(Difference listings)
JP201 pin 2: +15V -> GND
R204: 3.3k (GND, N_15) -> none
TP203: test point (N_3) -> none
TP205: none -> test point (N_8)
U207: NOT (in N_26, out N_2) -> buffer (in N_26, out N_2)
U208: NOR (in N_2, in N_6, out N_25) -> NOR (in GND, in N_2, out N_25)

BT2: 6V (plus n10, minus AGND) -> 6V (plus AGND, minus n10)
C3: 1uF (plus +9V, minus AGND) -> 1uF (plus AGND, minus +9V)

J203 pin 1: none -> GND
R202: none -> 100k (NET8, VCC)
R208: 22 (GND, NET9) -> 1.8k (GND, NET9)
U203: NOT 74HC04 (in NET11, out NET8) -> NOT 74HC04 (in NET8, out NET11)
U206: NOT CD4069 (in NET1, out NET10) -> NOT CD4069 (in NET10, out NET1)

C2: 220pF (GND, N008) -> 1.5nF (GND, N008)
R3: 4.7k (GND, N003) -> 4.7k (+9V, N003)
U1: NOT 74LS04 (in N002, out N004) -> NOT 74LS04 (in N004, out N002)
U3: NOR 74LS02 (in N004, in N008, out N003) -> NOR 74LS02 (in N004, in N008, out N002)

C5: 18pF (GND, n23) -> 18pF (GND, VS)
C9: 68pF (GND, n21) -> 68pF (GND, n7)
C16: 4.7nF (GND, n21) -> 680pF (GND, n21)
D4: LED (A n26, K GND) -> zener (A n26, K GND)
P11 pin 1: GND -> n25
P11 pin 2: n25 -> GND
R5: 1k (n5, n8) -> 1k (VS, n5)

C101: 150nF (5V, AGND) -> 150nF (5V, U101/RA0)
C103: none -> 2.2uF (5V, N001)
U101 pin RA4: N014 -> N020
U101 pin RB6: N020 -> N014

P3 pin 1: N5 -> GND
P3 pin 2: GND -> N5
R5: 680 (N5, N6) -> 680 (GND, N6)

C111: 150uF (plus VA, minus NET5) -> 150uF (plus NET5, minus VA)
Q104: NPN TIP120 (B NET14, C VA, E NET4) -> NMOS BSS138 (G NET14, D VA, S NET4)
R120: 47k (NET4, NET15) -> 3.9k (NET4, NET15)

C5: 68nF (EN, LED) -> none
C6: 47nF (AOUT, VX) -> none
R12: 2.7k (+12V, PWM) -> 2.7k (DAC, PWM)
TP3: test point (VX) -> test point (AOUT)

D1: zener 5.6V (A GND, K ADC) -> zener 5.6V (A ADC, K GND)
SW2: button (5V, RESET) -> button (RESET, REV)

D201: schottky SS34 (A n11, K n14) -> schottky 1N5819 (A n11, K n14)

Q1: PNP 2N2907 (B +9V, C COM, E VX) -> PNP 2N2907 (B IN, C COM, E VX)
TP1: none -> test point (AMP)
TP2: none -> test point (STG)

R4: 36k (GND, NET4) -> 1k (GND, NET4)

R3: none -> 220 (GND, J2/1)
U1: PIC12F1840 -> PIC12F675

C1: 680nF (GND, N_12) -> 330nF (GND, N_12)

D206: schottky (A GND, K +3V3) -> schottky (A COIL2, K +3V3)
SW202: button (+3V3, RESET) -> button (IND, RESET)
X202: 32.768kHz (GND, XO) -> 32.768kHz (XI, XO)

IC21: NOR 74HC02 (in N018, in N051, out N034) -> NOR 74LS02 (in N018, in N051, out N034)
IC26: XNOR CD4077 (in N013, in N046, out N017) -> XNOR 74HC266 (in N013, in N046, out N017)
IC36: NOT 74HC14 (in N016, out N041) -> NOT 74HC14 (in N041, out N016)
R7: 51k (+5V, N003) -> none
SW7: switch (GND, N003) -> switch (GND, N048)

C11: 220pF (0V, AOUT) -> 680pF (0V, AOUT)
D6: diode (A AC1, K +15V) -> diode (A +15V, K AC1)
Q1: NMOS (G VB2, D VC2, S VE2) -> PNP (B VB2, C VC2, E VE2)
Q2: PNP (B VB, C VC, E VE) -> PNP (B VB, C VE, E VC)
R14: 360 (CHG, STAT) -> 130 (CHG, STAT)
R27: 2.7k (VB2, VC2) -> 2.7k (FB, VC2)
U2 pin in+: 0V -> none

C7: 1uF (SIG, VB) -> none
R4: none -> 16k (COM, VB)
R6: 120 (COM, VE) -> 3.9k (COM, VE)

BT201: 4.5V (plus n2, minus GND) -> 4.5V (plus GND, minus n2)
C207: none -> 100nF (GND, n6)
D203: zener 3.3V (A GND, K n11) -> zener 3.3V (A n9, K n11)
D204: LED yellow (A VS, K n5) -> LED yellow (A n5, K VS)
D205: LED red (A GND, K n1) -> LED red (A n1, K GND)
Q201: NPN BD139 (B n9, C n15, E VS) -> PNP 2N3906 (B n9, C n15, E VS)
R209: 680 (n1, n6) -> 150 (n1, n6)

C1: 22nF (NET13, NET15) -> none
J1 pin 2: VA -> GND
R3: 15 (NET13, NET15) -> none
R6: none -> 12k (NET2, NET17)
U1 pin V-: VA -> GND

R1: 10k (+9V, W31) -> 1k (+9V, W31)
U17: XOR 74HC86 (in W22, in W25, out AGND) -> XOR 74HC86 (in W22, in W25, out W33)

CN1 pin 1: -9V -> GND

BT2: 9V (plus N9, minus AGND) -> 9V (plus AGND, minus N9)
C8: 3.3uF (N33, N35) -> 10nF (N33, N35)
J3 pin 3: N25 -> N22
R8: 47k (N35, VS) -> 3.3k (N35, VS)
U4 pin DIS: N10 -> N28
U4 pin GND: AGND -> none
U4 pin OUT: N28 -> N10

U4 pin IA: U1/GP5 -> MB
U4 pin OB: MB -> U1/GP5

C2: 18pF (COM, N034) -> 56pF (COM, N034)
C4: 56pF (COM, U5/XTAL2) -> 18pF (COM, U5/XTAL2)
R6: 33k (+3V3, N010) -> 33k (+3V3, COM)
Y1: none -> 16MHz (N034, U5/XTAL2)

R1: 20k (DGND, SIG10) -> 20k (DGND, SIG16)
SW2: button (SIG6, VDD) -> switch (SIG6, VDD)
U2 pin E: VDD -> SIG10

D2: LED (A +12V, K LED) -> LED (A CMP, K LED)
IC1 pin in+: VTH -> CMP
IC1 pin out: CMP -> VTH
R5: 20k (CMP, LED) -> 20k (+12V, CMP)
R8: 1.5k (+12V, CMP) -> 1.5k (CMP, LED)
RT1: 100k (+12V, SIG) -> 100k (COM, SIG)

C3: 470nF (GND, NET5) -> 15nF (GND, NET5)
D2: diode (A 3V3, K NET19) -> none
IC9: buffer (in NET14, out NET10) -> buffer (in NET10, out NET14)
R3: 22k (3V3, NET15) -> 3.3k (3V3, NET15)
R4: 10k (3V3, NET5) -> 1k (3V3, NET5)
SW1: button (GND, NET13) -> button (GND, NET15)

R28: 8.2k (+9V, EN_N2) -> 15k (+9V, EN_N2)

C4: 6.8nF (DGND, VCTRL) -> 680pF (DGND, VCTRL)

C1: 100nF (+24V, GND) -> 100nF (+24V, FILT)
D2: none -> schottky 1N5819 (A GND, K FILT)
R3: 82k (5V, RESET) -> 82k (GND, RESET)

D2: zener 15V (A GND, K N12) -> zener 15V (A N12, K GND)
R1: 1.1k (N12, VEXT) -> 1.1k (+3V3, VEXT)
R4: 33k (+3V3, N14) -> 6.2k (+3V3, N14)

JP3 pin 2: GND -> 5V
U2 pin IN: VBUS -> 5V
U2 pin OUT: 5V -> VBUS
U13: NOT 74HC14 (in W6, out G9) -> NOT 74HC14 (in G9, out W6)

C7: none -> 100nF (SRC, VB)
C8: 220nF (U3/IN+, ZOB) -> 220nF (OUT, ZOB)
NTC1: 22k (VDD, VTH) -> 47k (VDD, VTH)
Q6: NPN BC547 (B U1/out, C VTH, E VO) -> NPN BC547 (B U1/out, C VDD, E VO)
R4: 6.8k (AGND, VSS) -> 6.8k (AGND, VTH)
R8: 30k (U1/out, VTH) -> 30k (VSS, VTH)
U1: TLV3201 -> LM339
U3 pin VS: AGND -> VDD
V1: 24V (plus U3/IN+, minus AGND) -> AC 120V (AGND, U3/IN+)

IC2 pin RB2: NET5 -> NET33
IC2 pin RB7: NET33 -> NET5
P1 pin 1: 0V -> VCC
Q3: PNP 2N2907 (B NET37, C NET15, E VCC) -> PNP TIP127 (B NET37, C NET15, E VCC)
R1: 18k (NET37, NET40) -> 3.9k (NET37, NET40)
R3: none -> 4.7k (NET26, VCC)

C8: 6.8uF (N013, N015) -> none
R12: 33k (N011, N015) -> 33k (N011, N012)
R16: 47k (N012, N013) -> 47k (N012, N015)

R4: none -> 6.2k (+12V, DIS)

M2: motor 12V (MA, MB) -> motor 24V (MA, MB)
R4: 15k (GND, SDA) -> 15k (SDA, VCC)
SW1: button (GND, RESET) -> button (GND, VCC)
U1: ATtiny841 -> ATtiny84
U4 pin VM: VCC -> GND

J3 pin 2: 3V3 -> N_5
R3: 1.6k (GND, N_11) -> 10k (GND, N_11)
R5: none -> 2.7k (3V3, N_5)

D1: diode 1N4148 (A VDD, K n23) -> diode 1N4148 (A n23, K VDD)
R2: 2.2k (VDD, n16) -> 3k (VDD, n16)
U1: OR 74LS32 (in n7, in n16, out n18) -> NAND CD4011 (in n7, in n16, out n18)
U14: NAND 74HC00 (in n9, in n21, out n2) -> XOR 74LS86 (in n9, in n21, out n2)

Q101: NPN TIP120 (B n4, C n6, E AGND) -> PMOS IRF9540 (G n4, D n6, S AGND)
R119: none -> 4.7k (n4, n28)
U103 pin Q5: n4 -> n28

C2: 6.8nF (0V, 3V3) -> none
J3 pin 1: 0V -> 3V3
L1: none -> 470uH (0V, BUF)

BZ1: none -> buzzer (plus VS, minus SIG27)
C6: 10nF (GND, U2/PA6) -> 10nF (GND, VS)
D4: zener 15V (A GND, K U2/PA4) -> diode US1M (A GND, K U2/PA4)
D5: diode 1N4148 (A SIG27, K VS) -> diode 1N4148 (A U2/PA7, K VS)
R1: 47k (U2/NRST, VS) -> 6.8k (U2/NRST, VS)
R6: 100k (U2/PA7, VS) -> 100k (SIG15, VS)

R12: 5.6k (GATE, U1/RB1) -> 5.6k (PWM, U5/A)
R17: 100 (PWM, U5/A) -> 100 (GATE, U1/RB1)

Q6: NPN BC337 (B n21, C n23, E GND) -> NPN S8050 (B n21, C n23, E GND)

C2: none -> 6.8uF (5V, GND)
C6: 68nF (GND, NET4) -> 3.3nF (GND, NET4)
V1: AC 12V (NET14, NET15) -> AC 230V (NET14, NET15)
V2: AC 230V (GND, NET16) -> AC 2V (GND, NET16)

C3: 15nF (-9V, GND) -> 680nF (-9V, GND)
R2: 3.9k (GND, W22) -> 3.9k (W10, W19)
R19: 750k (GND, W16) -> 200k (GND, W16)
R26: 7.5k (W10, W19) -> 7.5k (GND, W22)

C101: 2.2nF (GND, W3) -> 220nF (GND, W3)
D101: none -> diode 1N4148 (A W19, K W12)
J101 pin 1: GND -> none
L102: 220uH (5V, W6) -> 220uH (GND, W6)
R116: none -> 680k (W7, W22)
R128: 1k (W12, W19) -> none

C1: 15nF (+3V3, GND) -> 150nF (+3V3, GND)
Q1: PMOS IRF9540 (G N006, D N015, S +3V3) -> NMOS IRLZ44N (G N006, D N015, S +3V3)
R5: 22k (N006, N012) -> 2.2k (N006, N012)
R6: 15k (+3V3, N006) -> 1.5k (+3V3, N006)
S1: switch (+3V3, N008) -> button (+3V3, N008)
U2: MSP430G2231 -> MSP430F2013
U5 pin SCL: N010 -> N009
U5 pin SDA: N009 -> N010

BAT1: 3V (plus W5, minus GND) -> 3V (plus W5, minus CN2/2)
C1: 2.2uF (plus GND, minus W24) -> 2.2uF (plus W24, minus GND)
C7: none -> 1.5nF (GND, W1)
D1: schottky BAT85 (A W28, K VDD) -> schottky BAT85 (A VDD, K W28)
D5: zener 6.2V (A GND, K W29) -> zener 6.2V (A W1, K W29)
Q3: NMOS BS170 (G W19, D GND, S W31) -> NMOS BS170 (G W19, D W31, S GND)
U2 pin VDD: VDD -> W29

- **DIRECTIONS FOR THIS TASK**: Only the lines above starting at the line that holds "U14: NAND 74HC00" and ending at the line that holds "V2: AC 230V" are to be repeated, exactly and in full.

- **RESPONSE BOX**:
U14: NAND 74HC00 (in n9, in n21, out n2) -> XOR 74LS86 (in n9, in n21, out n2)

Q101: NPN TIP120 (B n4, C n6, E AGND) -> PMOS IRF9540 (G n4, D n6, S AGND)
R119: none -> 4.7k (n4, n28)
U103 pin Q5: n4 -> n28

C2: 6.8nF (0V, 3V3) -> none
J3 pin 1: 0V -> 3V3
L1: none -> 470uH (0V, BUF)

BZ1: none -> buzzer (plus VS, minus SIG27)
C6: 10nF (GND, U2/PA6) -> 10nF (GND, VS)
D4: zener 15V (A GND, K U2/PA4) -> diode US1M (A GND, K U2/PA4)
D5: diode 1N4148 (A SIG27, K VS) -> diode 1N4148 (A U2/PA7, K VS)
R1: 47k (U2/NRST, VS) -> 6.8k (U2/NRST, VS)
R6: 100k (U2/PA7, VS) -> 100k (SIG15, VS)

R12: 5.6k (GATE, U1/RB1) -> 5.6k (PWM, U5/A)
R17: 100 (PWM, U5/A) -> 100 (GATE, U1/RB1)

Q6: NPN BC337 (B n21, C n23, E GND) -> NPN S8050 (B n21, C n23, E GND)

C2: none -> 6.8uF (5V, GND)
C6: 68nF (GND, NET4) -> 3.3nF (GND, NET4)
V1: AC 12V (NET14, NET15) -> AC 230V (NET14, NET15)
V2: AC 230V (GND, NET16) -> AC 2V (GND, NET16)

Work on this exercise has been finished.